"""
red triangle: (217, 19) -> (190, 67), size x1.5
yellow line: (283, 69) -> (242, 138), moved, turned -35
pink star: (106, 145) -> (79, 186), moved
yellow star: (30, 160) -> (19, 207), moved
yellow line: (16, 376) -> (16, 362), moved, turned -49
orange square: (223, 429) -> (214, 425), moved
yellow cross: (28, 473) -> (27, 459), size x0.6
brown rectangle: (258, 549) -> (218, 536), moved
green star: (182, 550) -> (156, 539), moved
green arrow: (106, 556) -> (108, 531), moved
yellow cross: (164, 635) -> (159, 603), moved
"""
▸ Work order
Scan the material above. Extract every line in which the word "yellow" occurs.

▸ Expected output
yellow line: (283, 69) -> (242, 138), moved, turned -35
yellow star: (30, 160) -> (19, 207), moved
yellow line: (16, 376) -> (16, 362), moved, turned -49
yellow cross: (28, 473) -> (27, 459), size x0.6
yellow cross: (164, 635) -> (159, 603), moved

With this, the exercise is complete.